**Description of the task**
Whenever a line in this data holds the word "glue", report that line in full.

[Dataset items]
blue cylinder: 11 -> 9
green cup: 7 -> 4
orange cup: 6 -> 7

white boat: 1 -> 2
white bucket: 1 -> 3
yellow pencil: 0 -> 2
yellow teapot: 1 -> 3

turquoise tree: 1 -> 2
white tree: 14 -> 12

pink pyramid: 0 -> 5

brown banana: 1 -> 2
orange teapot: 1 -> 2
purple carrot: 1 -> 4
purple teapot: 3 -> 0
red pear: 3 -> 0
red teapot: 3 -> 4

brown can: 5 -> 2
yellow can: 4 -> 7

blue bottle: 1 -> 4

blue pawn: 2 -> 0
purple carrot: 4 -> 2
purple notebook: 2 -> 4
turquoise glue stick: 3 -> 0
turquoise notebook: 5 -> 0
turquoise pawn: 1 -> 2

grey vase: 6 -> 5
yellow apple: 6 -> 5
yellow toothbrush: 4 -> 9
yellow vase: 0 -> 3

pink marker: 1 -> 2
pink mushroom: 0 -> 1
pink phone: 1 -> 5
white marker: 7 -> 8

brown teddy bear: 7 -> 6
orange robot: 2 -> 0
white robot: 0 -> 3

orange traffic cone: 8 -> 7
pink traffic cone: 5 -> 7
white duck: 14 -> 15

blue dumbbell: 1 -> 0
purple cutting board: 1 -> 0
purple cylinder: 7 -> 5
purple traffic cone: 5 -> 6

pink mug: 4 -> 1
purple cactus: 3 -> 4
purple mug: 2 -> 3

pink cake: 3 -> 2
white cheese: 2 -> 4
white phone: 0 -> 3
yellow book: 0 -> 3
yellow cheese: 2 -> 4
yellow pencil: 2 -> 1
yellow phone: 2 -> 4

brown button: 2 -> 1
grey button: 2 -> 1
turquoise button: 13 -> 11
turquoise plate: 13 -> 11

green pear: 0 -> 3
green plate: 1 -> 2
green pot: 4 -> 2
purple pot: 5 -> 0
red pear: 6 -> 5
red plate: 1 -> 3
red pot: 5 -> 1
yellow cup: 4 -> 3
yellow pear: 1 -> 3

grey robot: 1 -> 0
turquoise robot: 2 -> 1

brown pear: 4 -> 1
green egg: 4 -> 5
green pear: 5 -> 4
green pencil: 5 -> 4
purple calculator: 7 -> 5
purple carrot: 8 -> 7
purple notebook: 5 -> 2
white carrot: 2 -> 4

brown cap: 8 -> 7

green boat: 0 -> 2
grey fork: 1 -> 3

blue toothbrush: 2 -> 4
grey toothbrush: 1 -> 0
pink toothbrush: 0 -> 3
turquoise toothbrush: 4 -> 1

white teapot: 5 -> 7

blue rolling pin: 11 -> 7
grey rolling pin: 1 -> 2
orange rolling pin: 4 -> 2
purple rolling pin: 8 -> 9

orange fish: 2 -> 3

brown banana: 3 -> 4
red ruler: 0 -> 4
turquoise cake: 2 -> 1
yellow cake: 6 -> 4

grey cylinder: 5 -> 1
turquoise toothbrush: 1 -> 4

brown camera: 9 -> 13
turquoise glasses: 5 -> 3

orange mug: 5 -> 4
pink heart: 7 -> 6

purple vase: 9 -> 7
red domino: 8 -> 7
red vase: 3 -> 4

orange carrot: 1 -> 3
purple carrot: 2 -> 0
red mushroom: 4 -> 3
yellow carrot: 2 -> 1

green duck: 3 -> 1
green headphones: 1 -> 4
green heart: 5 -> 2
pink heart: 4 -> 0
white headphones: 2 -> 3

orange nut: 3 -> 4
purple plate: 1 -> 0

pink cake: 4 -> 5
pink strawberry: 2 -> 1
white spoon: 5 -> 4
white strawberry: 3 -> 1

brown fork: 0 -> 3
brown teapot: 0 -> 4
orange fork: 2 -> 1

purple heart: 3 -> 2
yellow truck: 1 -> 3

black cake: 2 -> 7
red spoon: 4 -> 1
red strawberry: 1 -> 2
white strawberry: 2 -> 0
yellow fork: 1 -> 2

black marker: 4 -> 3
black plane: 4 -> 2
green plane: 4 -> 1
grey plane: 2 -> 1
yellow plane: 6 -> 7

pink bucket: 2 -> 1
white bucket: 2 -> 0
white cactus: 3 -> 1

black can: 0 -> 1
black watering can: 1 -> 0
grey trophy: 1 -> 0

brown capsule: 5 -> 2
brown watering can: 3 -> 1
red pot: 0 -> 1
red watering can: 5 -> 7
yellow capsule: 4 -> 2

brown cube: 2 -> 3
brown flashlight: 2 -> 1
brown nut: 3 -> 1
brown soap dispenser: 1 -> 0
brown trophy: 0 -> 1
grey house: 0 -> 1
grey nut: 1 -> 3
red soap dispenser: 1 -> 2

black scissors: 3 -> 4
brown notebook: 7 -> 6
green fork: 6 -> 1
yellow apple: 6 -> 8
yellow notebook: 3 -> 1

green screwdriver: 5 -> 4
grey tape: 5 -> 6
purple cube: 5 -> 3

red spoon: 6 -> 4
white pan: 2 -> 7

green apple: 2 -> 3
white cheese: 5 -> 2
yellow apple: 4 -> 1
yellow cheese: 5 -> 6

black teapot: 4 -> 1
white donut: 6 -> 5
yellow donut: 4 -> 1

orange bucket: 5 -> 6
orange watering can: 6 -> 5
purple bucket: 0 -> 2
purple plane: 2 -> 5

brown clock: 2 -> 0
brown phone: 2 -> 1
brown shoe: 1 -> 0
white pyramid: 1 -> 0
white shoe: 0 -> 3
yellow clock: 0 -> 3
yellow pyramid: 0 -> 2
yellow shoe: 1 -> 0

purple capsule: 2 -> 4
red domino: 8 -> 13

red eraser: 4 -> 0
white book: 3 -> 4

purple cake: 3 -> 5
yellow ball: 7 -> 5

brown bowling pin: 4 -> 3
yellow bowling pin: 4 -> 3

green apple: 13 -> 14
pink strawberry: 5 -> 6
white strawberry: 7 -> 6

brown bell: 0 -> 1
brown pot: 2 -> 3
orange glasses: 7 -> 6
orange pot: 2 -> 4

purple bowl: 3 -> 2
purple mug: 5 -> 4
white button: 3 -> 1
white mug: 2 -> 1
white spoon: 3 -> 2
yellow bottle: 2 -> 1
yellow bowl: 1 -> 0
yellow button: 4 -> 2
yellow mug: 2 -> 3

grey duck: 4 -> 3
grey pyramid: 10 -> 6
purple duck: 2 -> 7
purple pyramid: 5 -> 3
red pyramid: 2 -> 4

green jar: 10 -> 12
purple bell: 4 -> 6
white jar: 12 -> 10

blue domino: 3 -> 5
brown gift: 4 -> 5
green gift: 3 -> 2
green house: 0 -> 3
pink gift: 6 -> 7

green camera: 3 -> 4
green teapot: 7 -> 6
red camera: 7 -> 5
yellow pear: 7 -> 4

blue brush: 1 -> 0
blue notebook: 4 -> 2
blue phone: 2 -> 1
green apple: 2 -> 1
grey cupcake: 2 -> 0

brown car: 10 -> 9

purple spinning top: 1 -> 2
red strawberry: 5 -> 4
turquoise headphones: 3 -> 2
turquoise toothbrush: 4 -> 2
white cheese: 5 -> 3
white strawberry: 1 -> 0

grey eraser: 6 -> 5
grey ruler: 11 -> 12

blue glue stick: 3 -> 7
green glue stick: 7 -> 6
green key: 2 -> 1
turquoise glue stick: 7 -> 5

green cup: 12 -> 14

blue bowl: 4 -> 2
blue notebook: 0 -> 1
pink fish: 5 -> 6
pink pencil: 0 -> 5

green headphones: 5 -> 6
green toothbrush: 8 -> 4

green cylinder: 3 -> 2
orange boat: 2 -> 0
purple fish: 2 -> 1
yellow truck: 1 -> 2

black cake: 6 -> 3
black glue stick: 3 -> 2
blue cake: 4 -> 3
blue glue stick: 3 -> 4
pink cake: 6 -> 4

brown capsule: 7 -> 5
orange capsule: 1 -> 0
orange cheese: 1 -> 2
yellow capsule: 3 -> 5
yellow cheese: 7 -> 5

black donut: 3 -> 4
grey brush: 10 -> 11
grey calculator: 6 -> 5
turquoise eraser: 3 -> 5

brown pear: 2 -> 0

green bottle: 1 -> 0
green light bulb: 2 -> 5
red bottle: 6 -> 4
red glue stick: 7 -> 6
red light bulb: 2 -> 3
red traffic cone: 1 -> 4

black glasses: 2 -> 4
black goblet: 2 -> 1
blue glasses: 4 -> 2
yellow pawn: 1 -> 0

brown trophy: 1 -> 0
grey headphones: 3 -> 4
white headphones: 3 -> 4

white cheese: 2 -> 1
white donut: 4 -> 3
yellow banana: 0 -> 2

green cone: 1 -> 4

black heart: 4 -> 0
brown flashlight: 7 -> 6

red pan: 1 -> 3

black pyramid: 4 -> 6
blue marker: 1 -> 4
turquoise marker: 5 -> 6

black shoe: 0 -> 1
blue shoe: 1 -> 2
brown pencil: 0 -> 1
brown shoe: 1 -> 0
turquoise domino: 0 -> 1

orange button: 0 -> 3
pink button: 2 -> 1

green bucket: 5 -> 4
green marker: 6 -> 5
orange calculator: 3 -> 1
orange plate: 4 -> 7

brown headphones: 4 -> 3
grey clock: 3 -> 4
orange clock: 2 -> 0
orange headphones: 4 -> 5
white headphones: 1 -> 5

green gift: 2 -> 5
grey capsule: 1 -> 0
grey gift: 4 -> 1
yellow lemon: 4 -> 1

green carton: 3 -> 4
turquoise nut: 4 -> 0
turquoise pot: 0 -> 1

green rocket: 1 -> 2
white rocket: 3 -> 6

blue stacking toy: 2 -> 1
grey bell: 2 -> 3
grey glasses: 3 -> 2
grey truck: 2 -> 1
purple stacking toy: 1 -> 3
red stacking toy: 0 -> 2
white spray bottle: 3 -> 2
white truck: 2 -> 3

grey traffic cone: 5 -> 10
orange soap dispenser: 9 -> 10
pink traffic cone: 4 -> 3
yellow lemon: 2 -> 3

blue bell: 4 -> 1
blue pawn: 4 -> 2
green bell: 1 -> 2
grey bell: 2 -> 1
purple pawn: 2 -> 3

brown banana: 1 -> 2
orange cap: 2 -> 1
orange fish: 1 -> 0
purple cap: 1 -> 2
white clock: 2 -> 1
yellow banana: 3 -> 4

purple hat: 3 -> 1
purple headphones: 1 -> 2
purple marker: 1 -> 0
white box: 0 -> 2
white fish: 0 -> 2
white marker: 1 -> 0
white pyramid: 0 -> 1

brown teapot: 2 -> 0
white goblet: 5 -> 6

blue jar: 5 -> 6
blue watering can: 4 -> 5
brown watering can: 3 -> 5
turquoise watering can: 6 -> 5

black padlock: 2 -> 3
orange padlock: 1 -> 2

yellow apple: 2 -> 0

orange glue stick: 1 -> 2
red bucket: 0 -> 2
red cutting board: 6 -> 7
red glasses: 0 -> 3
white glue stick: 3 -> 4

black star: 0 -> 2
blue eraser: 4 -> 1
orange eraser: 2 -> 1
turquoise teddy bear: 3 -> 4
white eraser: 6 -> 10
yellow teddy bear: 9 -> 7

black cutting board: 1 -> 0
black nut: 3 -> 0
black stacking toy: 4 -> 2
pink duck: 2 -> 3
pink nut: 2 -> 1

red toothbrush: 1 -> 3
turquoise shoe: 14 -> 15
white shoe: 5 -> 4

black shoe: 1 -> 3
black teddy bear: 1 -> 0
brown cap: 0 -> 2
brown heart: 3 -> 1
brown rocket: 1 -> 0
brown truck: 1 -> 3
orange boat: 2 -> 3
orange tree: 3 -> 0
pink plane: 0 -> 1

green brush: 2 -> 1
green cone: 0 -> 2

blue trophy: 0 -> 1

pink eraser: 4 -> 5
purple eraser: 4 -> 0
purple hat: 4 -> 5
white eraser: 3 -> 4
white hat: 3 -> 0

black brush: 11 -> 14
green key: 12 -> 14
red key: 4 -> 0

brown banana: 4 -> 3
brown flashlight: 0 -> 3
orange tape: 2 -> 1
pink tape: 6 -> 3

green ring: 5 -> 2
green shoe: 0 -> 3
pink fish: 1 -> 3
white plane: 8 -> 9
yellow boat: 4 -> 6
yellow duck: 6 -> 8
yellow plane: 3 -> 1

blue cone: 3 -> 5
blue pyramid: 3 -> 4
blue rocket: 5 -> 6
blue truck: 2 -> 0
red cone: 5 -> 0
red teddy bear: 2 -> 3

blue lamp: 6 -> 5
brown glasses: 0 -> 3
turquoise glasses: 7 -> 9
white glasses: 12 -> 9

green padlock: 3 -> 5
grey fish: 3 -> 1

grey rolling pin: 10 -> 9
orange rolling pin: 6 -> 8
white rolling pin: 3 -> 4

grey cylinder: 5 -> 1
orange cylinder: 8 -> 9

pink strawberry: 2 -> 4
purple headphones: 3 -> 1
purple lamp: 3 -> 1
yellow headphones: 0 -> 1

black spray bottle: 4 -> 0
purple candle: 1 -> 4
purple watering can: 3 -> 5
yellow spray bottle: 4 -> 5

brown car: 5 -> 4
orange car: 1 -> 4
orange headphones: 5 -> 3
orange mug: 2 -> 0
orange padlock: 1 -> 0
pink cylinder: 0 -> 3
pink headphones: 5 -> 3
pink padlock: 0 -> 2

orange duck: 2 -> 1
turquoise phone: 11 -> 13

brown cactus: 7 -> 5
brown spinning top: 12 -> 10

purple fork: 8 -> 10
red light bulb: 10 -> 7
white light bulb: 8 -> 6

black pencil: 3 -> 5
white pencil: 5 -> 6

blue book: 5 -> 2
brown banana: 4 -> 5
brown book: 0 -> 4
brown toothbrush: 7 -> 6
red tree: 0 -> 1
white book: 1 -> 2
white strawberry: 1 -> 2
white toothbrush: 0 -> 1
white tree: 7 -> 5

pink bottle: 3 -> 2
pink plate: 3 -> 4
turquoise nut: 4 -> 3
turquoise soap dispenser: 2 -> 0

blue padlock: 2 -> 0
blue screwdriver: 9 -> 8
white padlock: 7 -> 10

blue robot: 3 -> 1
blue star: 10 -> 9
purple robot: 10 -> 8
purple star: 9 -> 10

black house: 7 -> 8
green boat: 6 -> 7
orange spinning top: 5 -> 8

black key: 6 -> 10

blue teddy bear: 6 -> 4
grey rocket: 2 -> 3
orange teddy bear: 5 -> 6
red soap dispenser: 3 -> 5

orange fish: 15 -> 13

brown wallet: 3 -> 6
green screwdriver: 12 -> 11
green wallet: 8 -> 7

**Task solution**
turquoise glue stick: 3 -> 0
blue glue stick: 3 -> 7
green glue stick: 7 -> 6
turquoise glue stick: 7 -> 5
black glue stick: 3 -> 2
blue glue stick: 3 -> 4
red glue stick: 7 -> 6
orange glue stick: 1 -> 2
white glue stick: 3 -> 4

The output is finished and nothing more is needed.